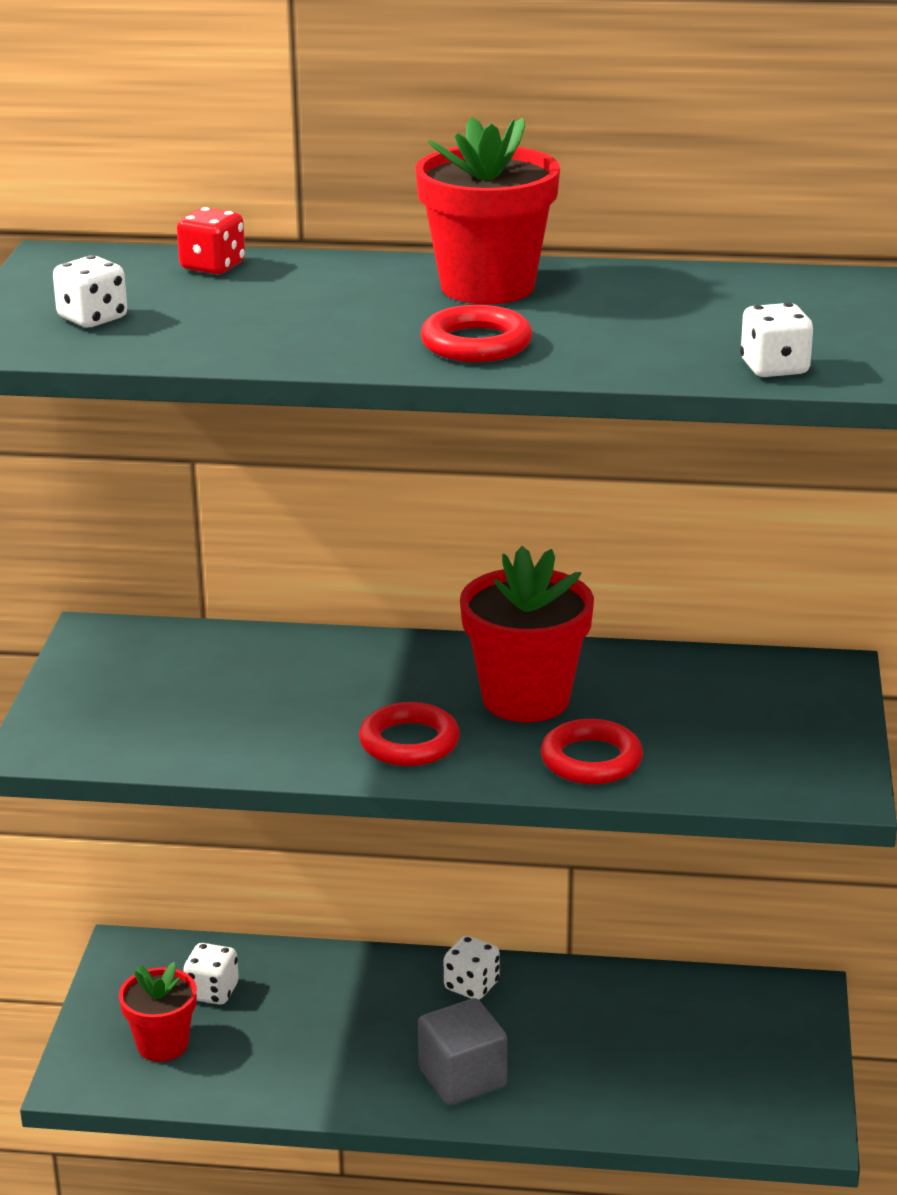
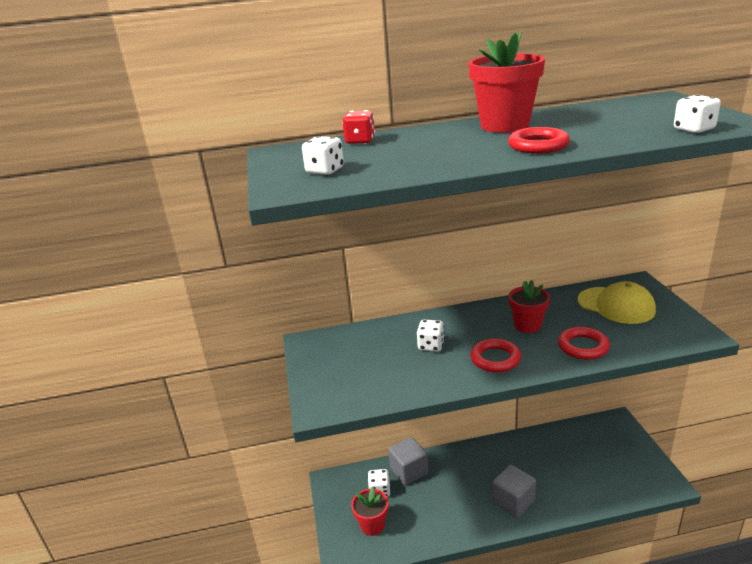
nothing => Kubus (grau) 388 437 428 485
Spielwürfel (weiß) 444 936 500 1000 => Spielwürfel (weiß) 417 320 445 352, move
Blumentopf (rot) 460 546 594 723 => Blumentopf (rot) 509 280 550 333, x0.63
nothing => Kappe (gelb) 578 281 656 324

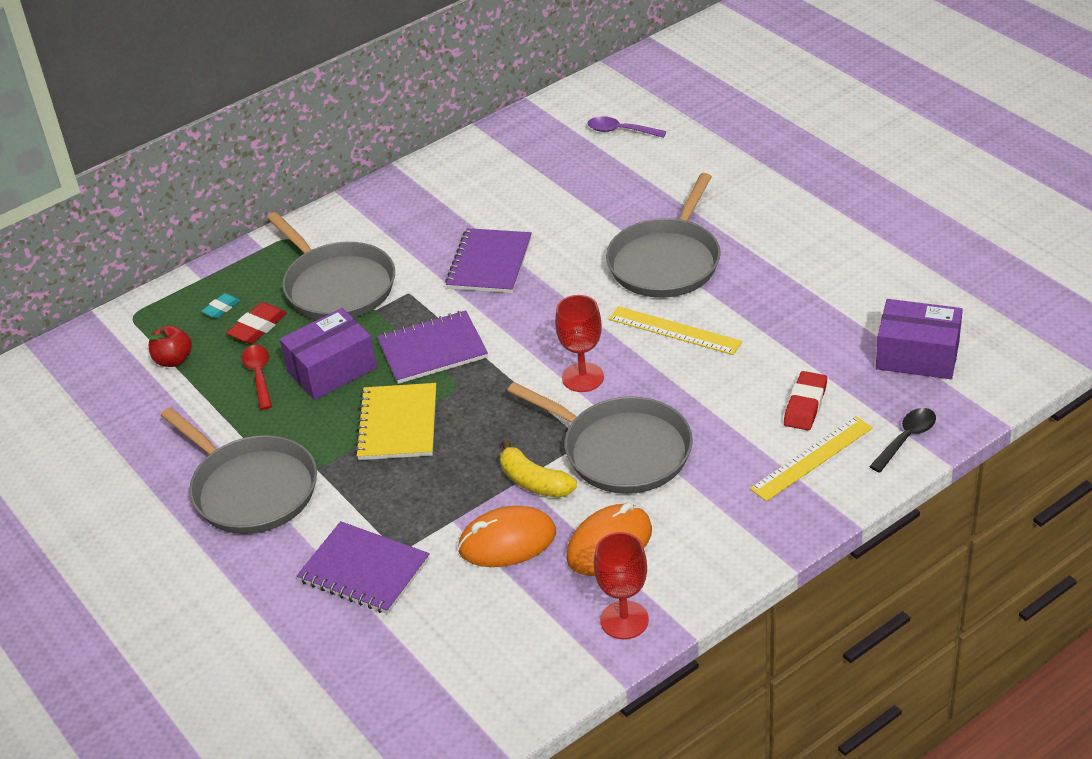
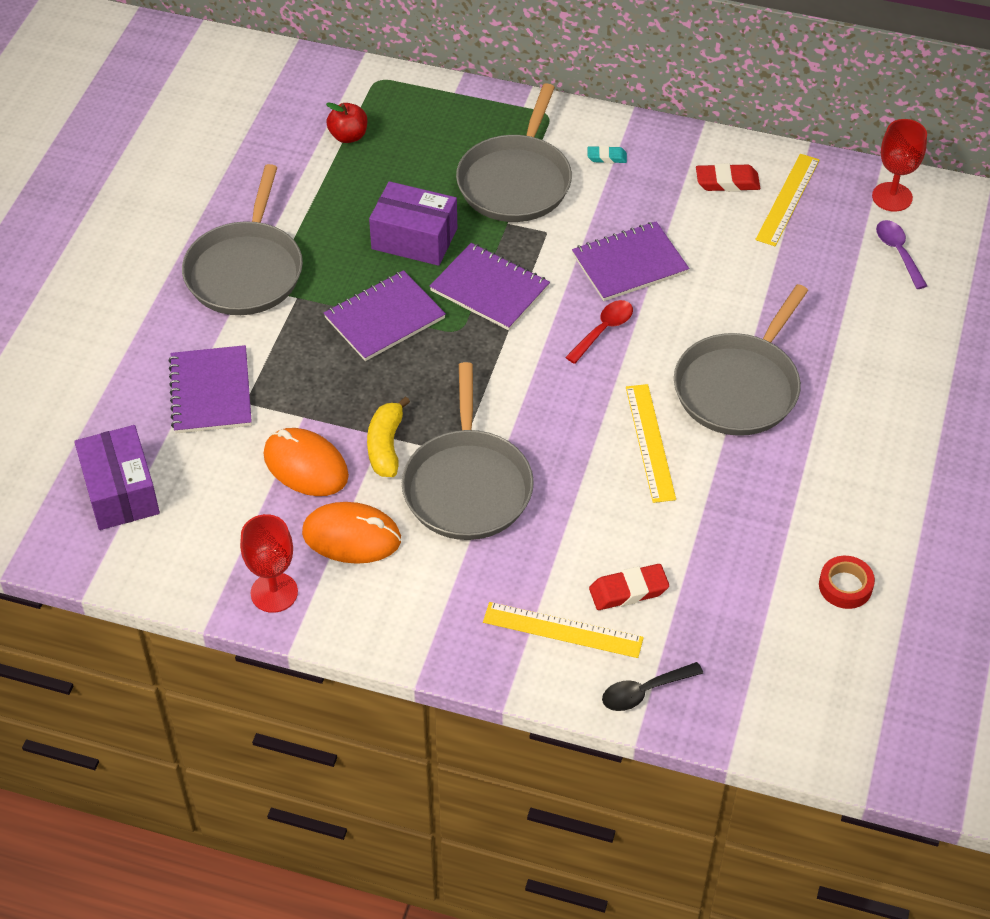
Schachtel (lila) 876 299 963 379 => Schachtel (lila) 74 425 160 530, move
Notizbuch (gelb) 355 383 436 460 => Notizbuch (lila) 324 270 446 361
Löffel (rot) 242 345 272 410 => Löffel (rot) 565 300 633 364, move
Radiergummi (türkis) 201 293 240 319 => Radiergummi (türkis) 588 146 627 163, move
Löffel (schwarz) 869 408 936 473 => Löffel (schwarz) 602 662 703 711, 150 degrees clockwise
Pfanne (grau) 606 173 721 298 => Pfanne (grau) 674 284 808 436, 45 degrees counterclockwise
Radiergummi (rot) 226 302 287 344 => Radiergummi (rot) 696 163 760 192, move
nothing => Lineal (gelb) 755 154 819 246
nothing => Klebeband (rot) 819 556 875 609
Kelch (rot) 555 295 604 392 => Kelch (rot) 872 119 927 211, move

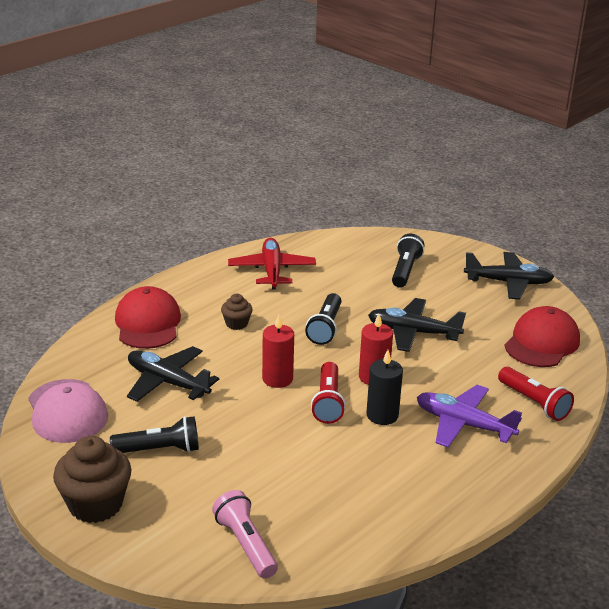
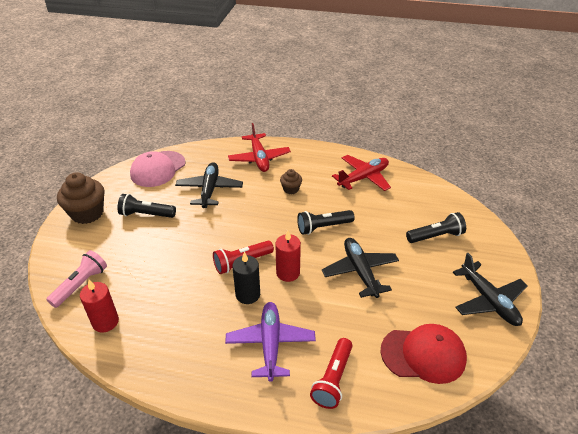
Kerze (rot) 262 315 294 388 => Kerze (rot) 80 280 119 333, move
Taschenlampe (schwarz) 110 416 199 453 => Taschenlampe (schwarz) 117 194 176 218, 135 degrees clockwise
Kappe (rot) 115 286 181 349 => Flugzeug (rot) 228 123 291 172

━━━━━━━━━━━━━━━━━━━━━━━━━━━━━━

▸ Assignment:
The records are to be returned word for word, without any of their pictures.

▸ Output for this task:
nothing => Kubus (grau) 388 437 428 485
Spielwürfel (weiß) 444 936 500 1000 => Spielwürfel (weiß) 417 320 445 352, move
Blumentopf (rot) 460 546 594 723 => Blumentopf (rot) 509 280 550 333, x0.63
nothing => Kappe (gelb) 578 281 656 324

Schachtel (lila) 876 299 963 379 => Schachtel (lila) 74 425 160 530, move
Notizbuch (gelb) 355 383 436 460 => Notizbuch (lila) 324 270 446 361
Löffel (rot) 242 345 272 410 => Löffel (rot) 565 300 633 364, move
Radiergummi (türkis) 201 293 240 319 => Radiergummi (türkis) 588 146 627 163, move
Löffel (schwarz) 869 408 936 473 => Löffel (schwarz) 602 662 703 711, 150 degrees clockwise
Pfanne (grau) 606 173 721 298 => Pfanne (grau) 674 284 808 436, 45 degrees counterclockwise
Radiergummi (rot) 226 302 287 344 => Radiergummi (rot) 696 163 760 192, move
nothing => Lineal (gelb) 755 154 819 246
nothing => Klebeband (rot) 819 556 875 609
Kelch (rot) 555 295 604 392 => Kelch (rot) 872 119 927 211, move

Kerze (rot) 262 315 294 388 => Kerze (rot) 80 280 119 333, move
Taschenlampe (schwarz) 110 416 199 453 => Taschenlampe (schwarz) 117 194 176 218, 135 degrees clockwise
Kappe (rot) 115 286 181 349 => Flugzeug (rot) 228 123 291 172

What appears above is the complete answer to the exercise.